Each line that contains "AGND" needs to be copied from the listing.
BEGIN DATA PROVIDED
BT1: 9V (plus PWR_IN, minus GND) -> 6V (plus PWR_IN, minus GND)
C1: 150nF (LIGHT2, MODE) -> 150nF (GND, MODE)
END DATA PROVIDED
BEGIN DATA PROVIDED
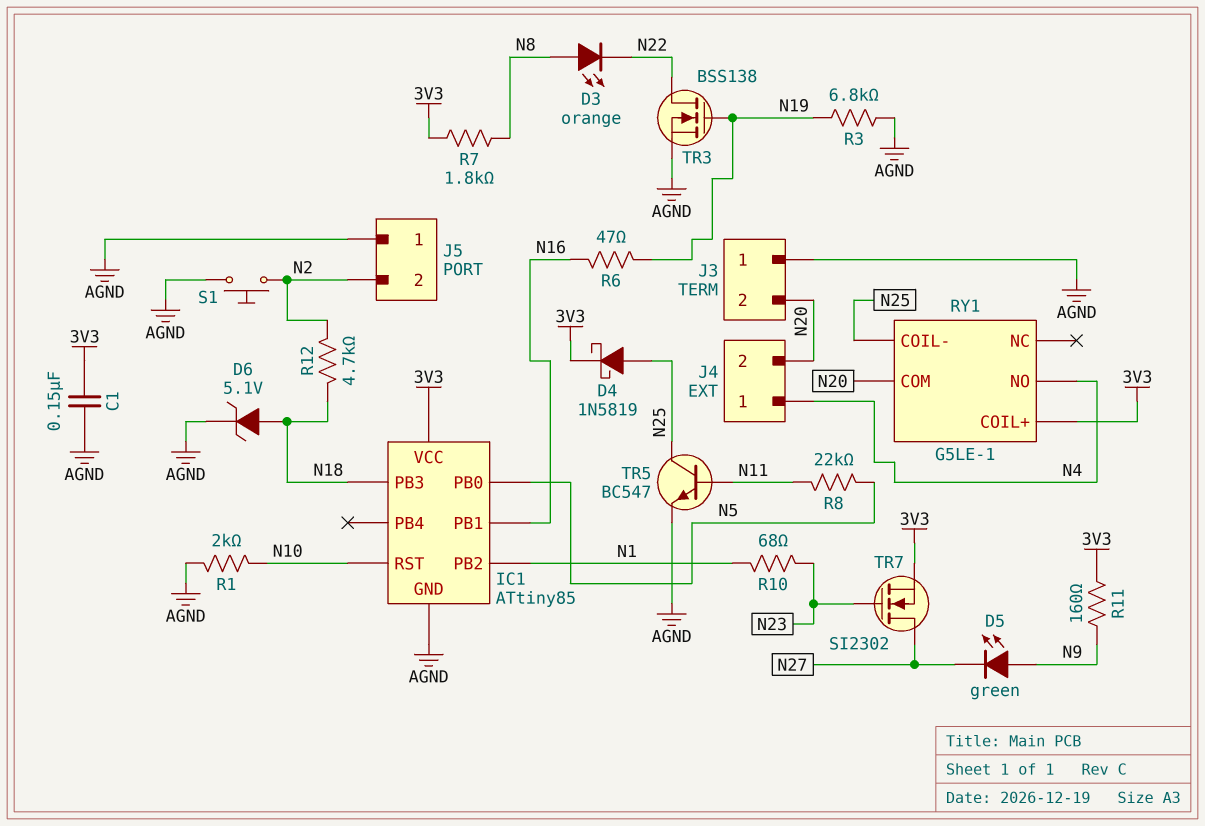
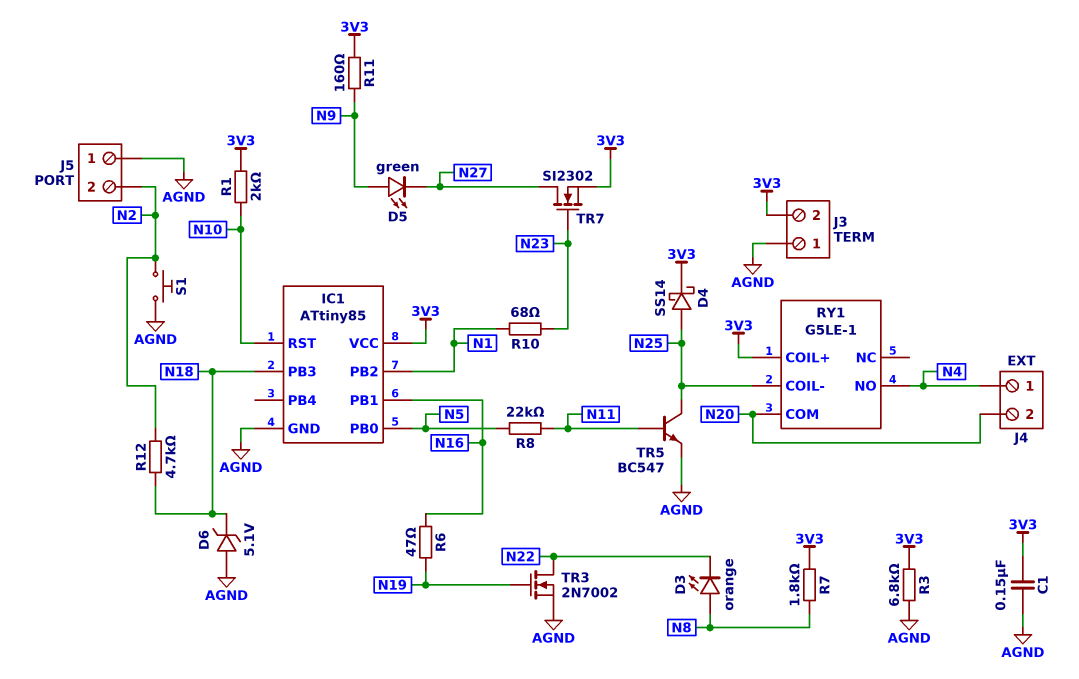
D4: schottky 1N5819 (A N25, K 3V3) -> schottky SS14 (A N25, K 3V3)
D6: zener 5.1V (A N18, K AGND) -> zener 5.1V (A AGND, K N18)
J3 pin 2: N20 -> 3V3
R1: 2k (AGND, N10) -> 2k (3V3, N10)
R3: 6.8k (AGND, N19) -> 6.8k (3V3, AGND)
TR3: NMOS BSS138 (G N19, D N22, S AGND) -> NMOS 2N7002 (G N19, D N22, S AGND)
END DATA PROVIDED
BEGIN DATA PROVIDED
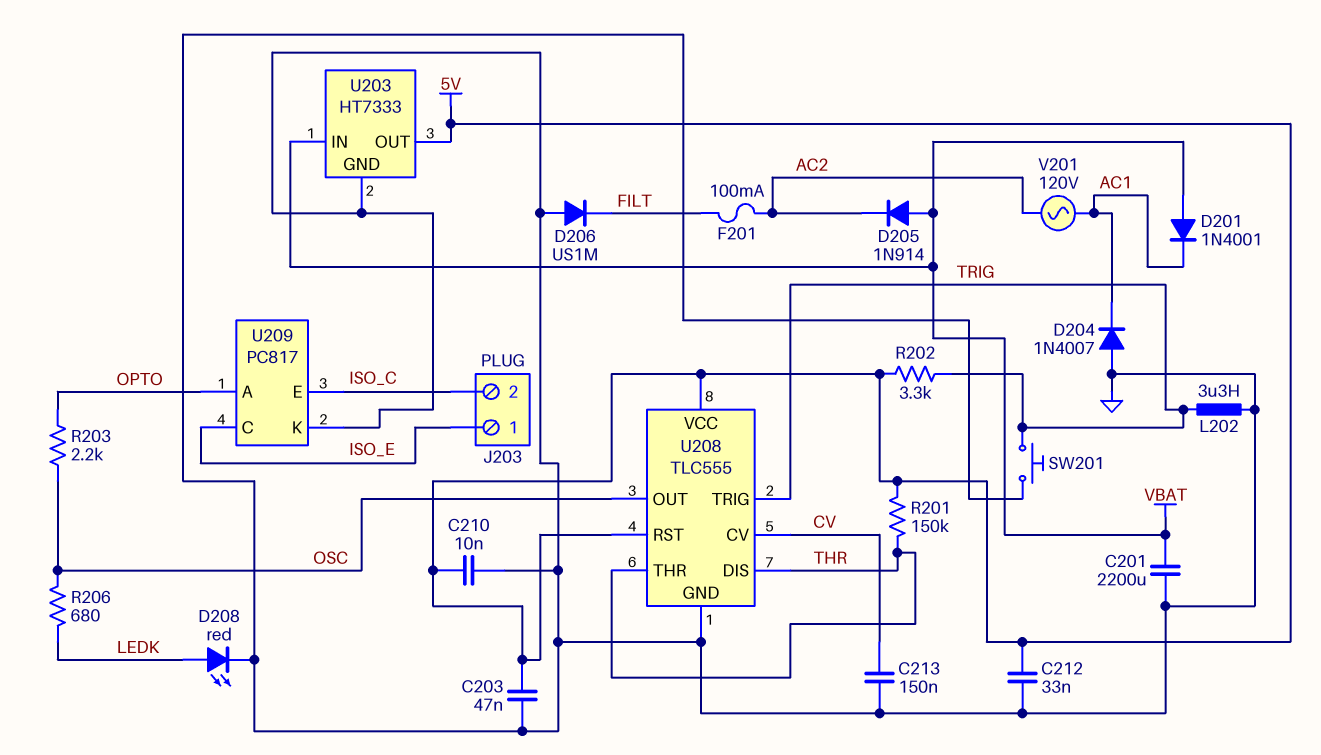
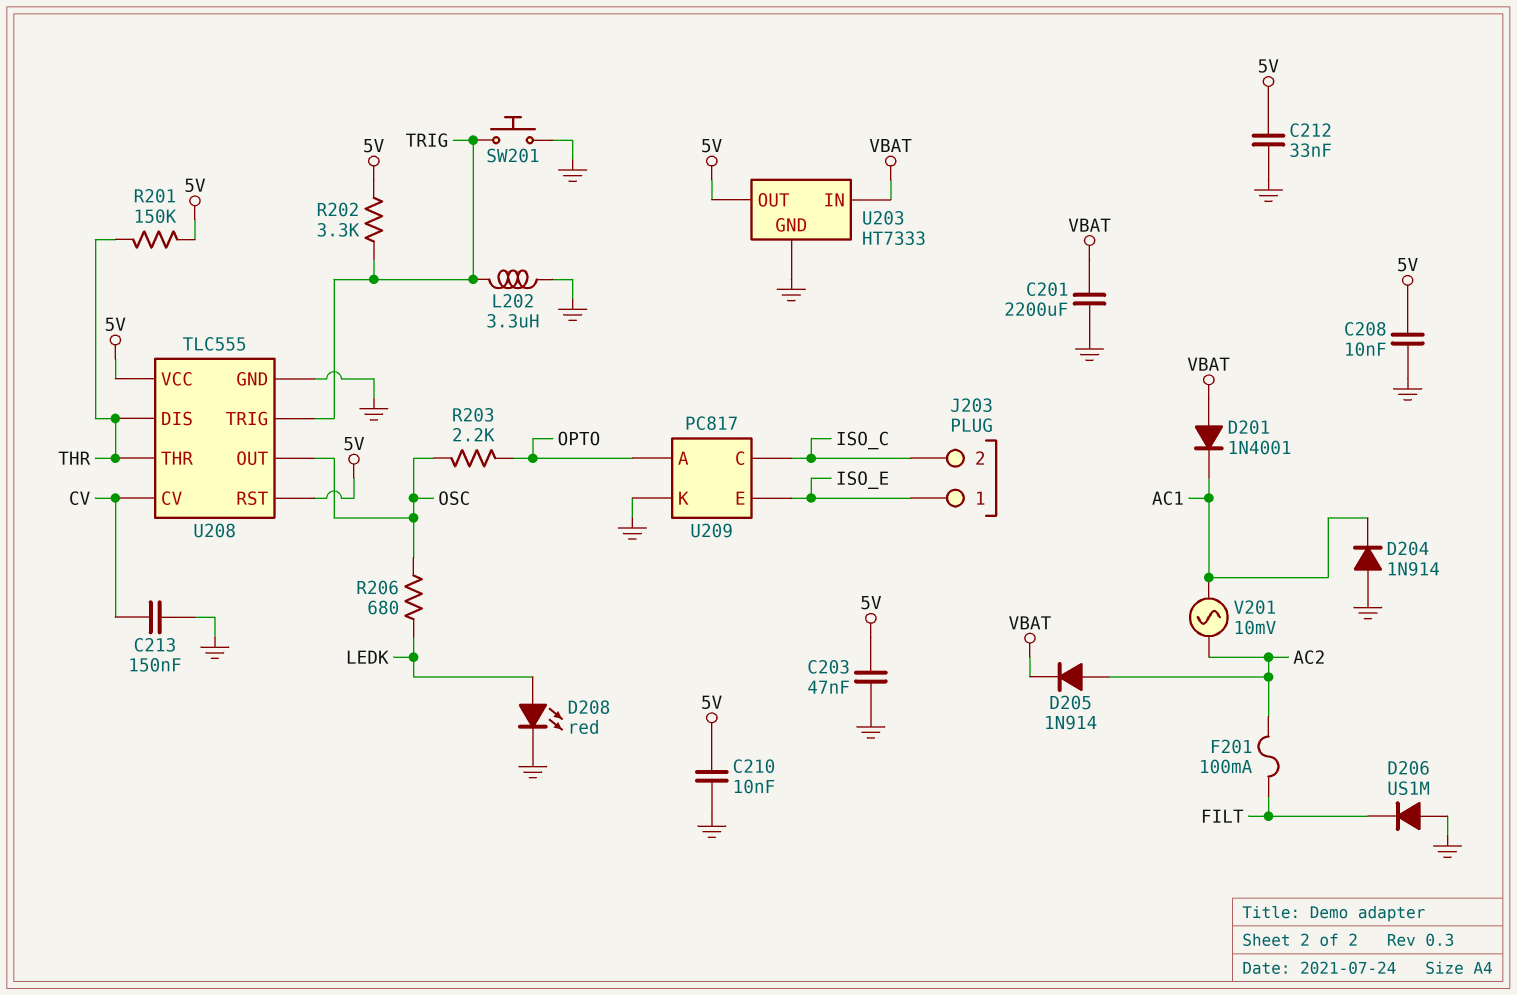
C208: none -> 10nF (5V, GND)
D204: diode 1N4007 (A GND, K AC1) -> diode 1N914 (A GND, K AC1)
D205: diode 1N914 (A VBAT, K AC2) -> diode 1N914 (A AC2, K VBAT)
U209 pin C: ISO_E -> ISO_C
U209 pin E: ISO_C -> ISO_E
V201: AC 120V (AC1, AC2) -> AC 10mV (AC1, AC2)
END DATA PROVIDED
[RESULT FOR THIS EXERCISE]
D6: zener 5.1V (A N18, K AGND) -> zener 5.1V (A AGND, K N18)
R1: 2k (AGND, N10) -> 2k (3V3, N10)
R3: 6.8k (AGND, N19) -> 6.8k (3V3, AGND)
TR3: NMOS BSS138 (G N19, D N22, S AGND) -> NMOS 2N7002 (G N19, D N22, S AGND)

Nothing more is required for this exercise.